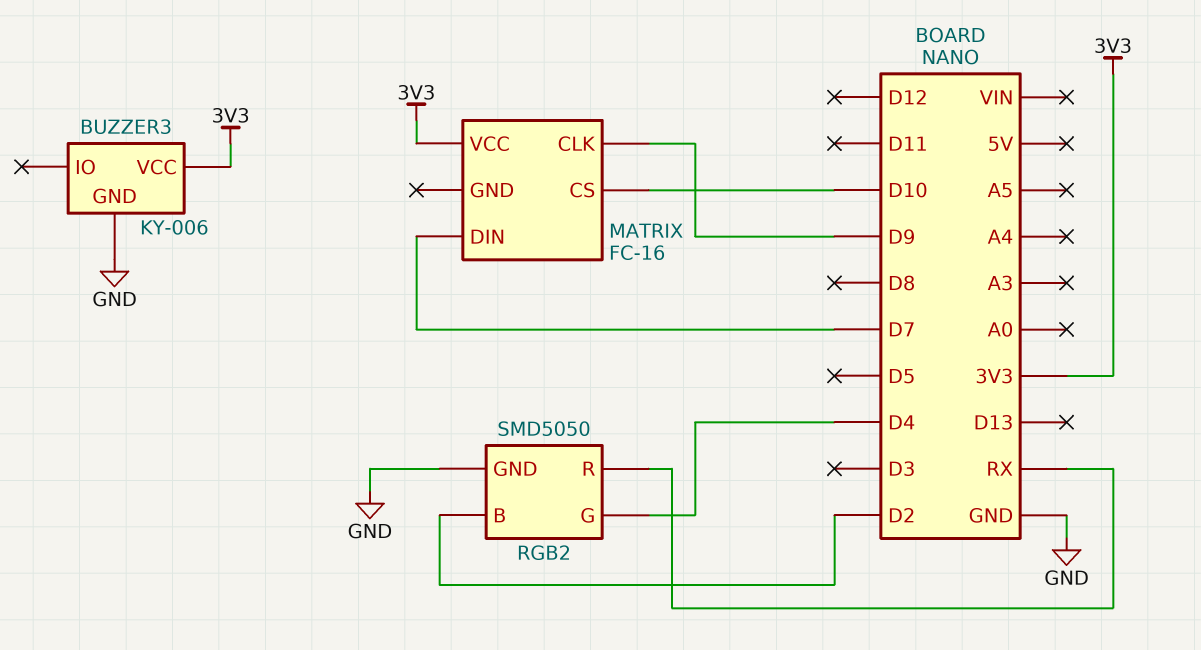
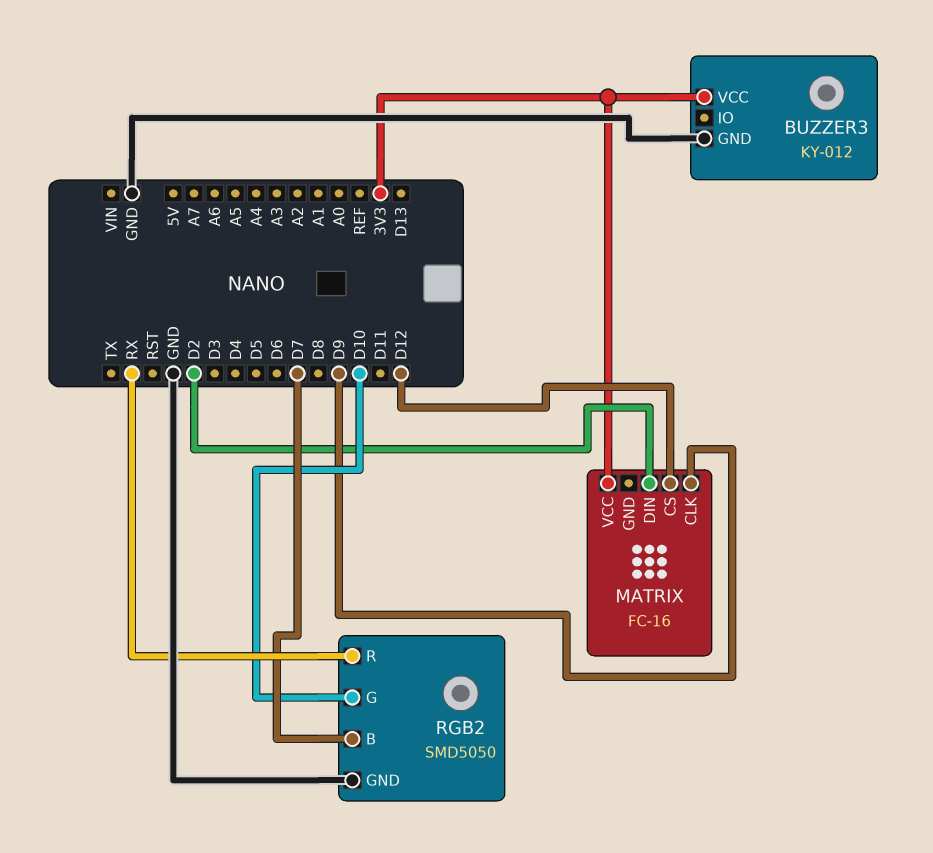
BUZZER3: KY-006 -> KY-012
MATRIX pin CS: D10 -> D12
MATRIX pin DIN: D7 -> D2
RGB2 pin B: D2 -> D7
RGB2 pin G: D4 -> D10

########

_ACTIVITY:_ Repeat all of the entries above exactly. Keep pictures out of it.

_YOUR SOLUTION:_
BUZZER3: KY-006 -> KY-012
MATRIX pin CS: D10 -> D12
MATRIX pin DIN: D7 -> D2
RGB2 pin B: D2 -> D7
RGB2 pin G: D4 -> D10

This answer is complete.